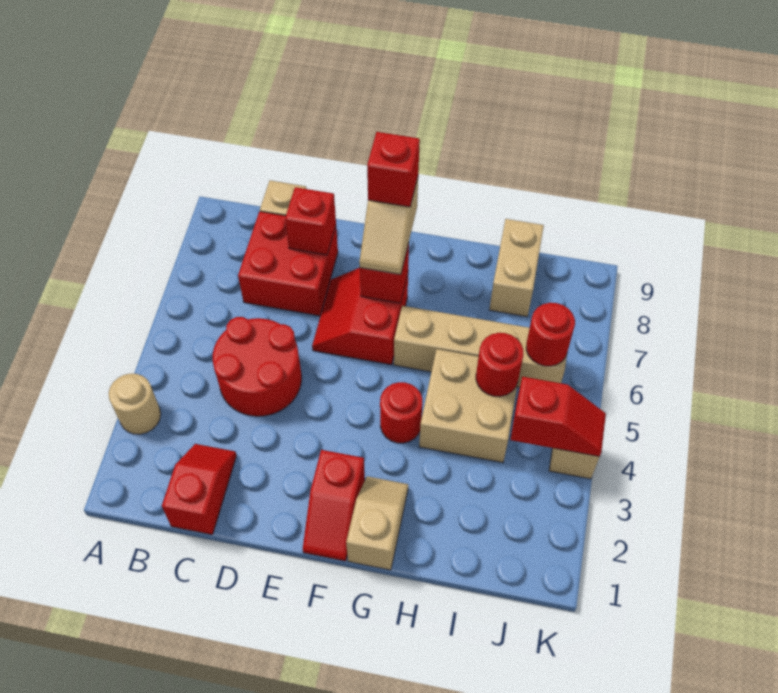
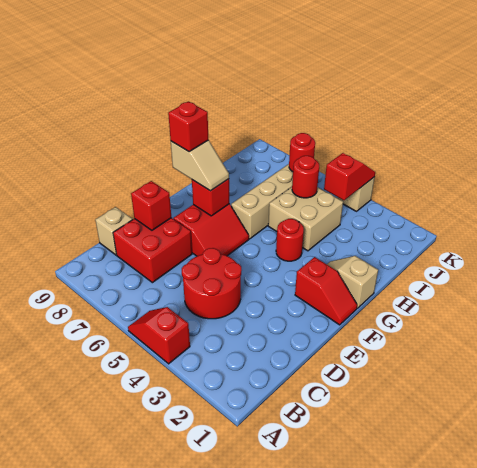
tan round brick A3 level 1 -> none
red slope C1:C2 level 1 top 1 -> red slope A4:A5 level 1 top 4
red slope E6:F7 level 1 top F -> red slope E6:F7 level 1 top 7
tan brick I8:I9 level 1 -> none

**What you are asked to do**
Only the pictures are to be left out; repeat all other material exactly.

**Response to this exercise**
tan round brick A3 level 1 -> none
red slope C1:C2 level 1 top 1 -> red slope A4:A5 level 1 top 4
red slope E6:F7 level 1 top F -> red slope E6:F7 level 1 top 7
tan brick I8:I9 level 1 -> none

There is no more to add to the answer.